◆ Assigned task ◆
In the listing that follows, determine how many lines include the word "camera". Respond with that number alone.

◆ Extracted material ◆
◇ ◇ ◇
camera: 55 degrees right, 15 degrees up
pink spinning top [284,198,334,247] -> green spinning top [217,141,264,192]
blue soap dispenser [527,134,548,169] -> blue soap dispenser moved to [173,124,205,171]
◇ ◇ ◇
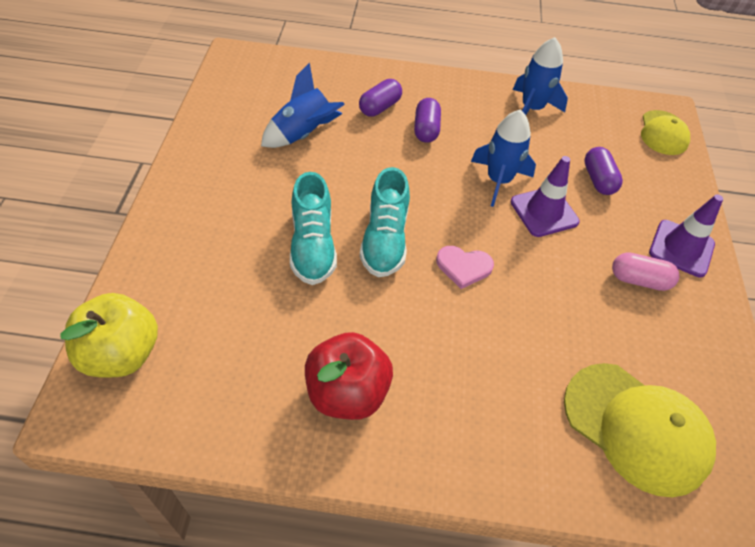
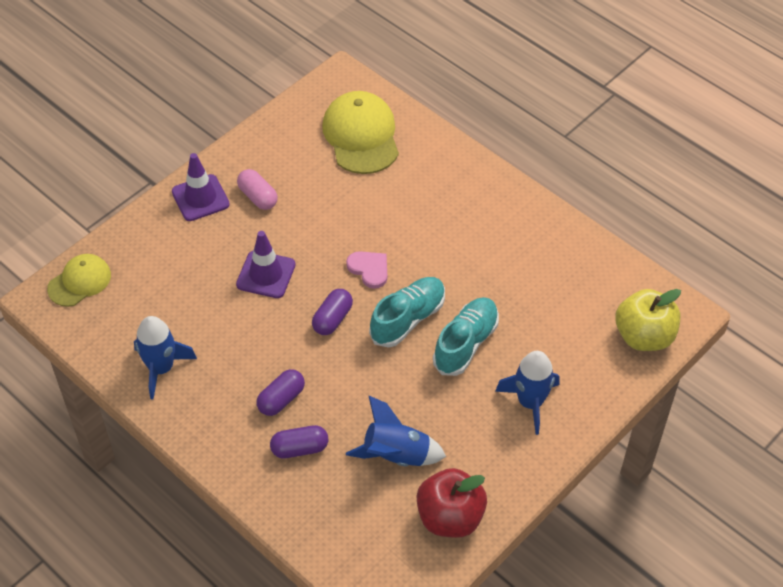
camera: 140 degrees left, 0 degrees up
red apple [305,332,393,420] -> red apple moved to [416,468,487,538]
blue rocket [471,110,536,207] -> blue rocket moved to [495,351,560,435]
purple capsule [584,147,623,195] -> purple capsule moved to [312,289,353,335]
◇ ◇ ◇
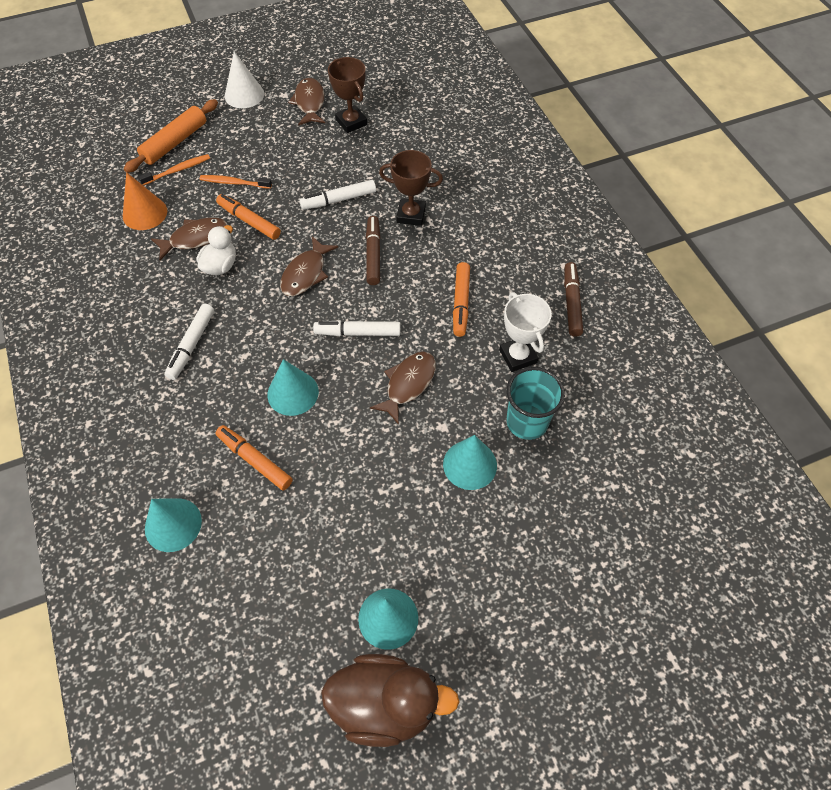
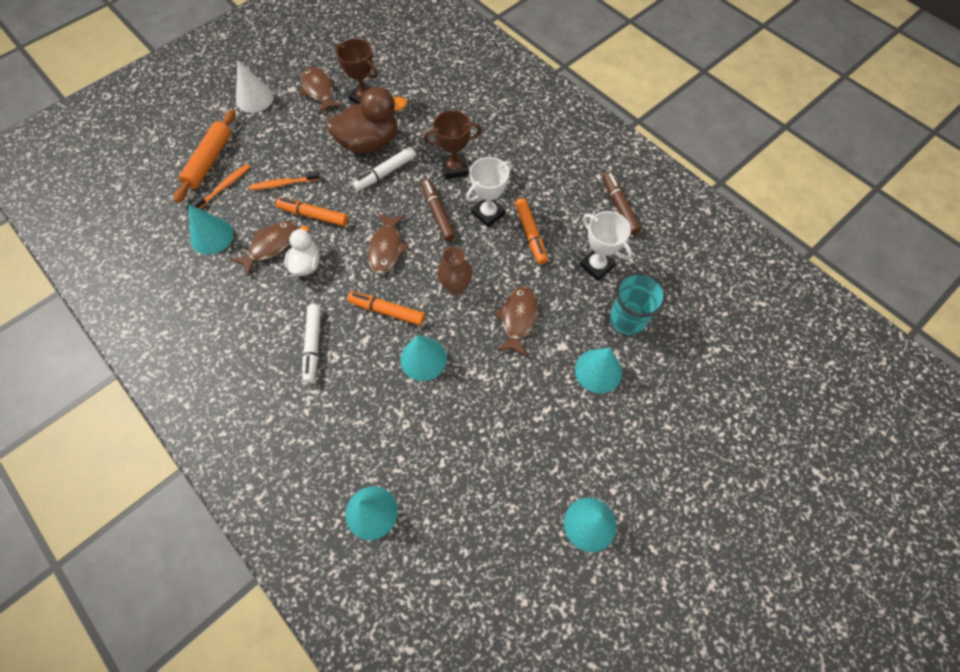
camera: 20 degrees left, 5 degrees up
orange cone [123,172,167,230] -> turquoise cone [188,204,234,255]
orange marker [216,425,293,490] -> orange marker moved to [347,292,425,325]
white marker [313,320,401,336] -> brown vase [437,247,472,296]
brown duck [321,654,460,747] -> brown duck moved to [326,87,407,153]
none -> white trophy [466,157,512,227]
◇ ◇ ◇
◆ Expected answer ◆
3